# GOAL OF THE EXERCISE:
Return the lines from the line containing "(332, 224) = (369, 383): black" onward. Each must match exactly, and the last line of the listing below must be included.

# RECORDS TO PROCESS:
##############################

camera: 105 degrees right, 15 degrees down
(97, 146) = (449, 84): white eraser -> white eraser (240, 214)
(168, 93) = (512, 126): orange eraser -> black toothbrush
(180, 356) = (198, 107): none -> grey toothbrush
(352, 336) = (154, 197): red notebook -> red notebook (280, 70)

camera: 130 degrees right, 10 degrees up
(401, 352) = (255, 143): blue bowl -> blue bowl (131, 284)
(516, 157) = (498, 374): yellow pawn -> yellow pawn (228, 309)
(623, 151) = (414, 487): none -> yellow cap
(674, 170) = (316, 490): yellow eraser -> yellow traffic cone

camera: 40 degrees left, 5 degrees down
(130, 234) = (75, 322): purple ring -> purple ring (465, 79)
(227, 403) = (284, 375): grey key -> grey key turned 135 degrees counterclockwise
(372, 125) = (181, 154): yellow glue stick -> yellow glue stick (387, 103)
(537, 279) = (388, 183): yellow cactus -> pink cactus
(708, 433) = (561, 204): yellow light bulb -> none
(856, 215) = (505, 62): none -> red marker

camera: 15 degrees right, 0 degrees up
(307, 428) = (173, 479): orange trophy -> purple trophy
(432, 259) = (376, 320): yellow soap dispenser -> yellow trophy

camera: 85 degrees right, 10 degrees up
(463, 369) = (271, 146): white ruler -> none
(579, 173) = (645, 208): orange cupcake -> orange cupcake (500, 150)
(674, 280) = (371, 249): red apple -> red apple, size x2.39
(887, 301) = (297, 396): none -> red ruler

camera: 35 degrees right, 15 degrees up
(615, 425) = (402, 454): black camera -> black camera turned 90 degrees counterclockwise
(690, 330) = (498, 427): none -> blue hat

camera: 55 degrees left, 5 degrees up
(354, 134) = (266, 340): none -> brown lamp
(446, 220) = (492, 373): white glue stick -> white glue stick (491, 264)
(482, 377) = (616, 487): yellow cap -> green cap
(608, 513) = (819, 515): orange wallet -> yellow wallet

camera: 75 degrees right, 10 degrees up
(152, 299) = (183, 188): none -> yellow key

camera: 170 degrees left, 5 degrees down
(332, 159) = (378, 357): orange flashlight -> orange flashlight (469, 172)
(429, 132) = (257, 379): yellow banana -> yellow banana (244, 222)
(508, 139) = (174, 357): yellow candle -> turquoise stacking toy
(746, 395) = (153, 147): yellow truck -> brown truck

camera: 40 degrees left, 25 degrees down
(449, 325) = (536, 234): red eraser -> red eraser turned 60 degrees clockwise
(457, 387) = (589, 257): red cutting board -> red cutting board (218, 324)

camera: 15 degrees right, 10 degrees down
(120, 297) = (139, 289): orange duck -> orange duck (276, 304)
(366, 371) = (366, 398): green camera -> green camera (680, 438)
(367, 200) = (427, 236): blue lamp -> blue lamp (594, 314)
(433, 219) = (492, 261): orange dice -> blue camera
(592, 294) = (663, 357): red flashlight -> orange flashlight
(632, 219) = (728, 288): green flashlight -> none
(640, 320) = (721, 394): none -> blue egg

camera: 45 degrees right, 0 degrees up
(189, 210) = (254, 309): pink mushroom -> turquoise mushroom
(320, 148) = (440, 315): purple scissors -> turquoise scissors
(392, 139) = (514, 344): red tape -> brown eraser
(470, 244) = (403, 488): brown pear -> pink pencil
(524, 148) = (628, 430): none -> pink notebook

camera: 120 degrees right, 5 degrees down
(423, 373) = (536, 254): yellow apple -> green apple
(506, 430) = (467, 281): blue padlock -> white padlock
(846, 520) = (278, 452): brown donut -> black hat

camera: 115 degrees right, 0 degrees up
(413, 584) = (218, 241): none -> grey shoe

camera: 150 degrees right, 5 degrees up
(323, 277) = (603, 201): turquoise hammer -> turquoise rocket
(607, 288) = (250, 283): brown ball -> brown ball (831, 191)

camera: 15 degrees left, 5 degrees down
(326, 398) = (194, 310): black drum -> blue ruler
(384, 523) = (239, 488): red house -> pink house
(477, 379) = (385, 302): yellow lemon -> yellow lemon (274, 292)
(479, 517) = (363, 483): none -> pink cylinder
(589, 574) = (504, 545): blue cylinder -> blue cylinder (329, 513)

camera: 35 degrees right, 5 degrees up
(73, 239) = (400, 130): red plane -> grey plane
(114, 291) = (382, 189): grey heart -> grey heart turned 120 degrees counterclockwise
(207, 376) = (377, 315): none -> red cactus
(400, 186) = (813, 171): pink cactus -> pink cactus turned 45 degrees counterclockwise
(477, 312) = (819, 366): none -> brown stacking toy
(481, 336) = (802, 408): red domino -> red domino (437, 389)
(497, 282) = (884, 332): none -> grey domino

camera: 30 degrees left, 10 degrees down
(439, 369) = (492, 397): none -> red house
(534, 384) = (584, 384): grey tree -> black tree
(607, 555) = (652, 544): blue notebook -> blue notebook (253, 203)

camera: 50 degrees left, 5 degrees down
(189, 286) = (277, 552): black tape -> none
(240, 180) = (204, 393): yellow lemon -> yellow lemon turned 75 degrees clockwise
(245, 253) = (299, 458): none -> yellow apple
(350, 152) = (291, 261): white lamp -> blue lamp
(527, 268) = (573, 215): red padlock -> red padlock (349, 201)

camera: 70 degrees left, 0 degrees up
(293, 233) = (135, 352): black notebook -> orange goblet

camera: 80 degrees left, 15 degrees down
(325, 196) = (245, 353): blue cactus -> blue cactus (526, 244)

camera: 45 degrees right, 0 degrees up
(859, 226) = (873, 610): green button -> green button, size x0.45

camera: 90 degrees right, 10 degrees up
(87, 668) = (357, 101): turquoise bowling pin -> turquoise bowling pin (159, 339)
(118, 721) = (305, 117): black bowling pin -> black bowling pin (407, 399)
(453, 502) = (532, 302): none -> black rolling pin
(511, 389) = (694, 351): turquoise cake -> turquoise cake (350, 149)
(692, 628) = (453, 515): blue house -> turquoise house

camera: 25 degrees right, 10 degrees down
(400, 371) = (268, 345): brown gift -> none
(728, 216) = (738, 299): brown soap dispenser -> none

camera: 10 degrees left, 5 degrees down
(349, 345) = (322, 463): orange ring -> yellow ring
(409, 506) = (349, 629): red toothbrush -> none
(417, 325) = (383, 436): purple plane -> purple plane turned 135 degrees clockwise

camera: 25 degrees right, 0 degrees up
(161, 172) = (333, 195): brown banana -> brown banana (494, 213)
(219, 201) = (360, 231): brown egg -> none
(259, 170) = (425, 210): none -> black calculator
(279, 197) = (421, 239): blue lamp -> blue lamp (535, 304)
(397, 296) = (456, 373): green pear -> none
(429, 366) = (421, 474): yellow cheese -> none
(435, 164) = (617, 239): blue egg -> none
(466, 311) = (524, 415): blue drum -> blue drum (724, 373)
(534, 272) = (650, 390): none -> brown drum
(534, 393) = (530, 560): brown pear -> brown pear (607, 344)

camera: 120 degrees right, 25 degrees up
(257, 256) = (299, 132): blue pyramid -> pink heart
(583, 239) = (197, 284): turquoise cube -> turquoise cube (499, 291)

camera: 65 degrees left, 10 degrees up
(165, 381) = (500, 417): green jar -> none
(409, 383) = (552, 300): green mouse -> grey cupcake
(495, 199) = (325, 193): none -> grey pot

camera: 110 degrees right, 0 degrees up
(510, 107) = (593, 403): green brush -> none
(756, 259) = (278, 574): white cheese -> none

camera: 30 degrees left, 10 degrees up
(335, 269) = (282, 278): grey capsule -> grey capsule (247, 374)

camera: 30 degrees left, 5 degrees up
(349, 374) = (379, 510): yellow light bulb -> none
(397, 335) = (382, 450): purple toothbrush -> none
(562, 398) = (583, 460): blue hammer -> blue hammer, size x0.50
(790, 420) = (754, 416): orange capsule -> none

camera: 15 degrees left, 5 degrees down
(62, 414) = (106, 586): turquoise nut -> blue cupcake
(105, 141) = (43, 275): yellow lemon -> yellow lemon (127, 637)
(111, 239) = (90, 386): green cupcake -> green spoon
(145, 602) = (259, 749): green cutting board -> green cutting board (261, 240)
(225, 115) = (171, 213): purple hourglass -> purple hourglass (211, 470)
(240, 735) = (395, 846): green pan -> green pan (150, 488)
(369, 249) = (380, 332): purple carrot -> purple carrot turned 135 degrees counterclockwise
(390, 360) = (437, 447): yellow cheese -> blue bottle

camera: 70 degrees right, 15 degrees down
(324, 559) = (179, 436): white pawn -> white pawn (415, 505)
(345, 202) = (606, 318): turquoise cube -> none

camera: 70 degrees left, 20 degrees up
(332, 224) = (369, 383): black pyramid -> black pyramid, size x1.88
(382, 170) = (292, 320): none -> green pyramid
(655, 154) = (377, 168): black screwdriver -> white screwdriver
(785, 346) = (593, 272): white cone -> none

##############################

# WRITTEN SOLUTION:
(332, 224) = (369, 383): black pyramid -> black pyramid, size x1.88
(382, 170) = (292, 320): none -> green pyramid
(655, 154) = (377, 168): black screwdriver -> white screwdriver
(785, 346) = (593, 272): white cone -> none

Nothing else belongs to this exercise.